**Exercise requirements:** Copy each of the entries below word for word, omitting the pictures.

Entries excerpted from a collection
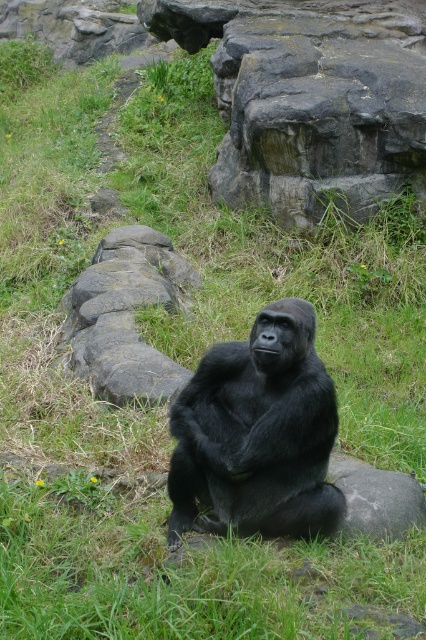
You are a visitor at the zoo and want to take a photo of the black fur gorilla at center without any obstructions. However, the rough textured rock at upper center is blocking your view. Can you move to a position where you can see the entire gorilla without the rock blocking it?

The black fur gorilla at center is behind the rough textured rock at upper center, so moving around to a position where the rock is no longer between you and the gorilla would allow you to see the entire gorilla without obstruction.

You are a visitor at the zoo and want to take a photo of the black fur gorilla at center and the gray rough stone at center. Which object is positioned lower in the image?

The black fur gorilla at center is positioned below the gray rough stone at center, so it is lower in the image.

You are a zookeeper observing the gorilla in the image. You notice a rough textured rock at upper center marked at point [308,99]. Where would you direct a visitor to look to find this rock?

The rough textured rock at upper center is located at point [308,99], so you should direct visitors to look at the upper center area of the image to find the rock.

**Expected answer:**
You are a visitor at the zoo and want to take a photo of the black fur gorilla at center without any obstructions. However, the rough textured rock at upper center is blocking your view. Can you move to a position where you can see the entire gorilla without the rock blocking it?

The black fur gorilla at center is behind the rough textured rock at upper center, so moving around to a position where the rock is no longer between you and the gorilla would allow you to see the entire gorilla without obstruction.

You are a visitor at the zoo and want to take a photo of the black fur gorilla at center and the gray rough stone at center. Which object is positioned lower in the image?

The black fur gorilla at center is positioned below the gray rough stone at center, so it is lower in the image.

You are a zookeeper observing the gorilla in the image. You notice a rough textured rock at upper center marked at point [308,99]. Where would you direct a visitor to look to find this rock?

The rough textured rock at upper center is located at point [308,99], so you should direct visitors to look at the upper center area of the image to find the rock.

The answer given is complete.